- [Task details]:
All lines from the one containing "(671, 865) = (688, 555): green" to the end of the listing below are to be reproduced exactly, and no others.

- [Records supplied]:
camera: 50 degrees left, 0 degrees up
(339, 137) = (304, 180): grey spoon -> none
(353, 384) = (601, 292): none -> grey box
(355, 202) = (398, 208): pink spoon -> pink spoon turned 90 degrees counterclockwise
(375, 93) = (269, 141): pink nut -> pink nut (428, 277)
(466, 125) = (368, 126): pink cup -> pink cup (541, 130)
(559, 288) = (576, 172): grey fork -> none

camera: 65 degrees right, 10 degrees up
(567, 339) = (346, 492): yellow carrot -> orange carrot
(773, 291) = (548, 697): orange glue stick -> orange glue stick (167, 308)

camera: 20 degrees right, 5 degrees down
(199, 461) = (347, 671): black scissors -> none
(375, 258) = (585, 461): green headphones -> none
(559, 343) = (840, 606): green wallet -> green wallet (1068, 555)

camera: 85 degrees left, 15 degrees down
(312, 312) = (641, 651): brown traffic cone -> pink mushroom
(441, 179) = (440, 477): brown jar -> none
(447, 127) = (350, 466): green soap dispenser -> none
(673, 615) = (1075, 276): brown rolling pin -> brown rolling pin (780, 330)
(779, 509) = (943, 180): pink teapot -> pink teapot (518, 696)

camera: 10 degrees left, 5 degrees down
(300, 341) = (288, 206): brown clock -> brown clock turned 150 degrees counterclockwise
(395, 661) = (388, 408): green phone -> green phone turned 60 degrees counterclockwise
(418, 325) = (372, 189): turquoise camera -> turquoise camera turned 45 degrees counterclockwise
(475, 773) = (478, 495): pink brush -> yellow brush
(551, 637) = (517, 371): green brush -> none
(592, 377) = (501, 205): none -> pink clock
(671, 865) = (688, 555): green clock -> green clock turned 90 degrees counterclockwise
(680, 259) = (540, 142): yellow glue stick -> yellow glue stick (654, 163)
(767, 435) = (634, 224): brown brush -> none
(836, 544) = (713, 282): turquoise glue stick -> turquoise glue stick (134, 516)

- [Final answer]:
(671, 865) = (688, 555): green clock -> green clock turned 90 degrees counterclockwise
(680, 259) = (540, 142): yellow glue stick -> yellow glue stick (654, 163)
(767, 435) = (634, 224): brown brush -> none
(836, 544) = (713, 282): turquoise glue stick -> turquoise glue stick (134, 516)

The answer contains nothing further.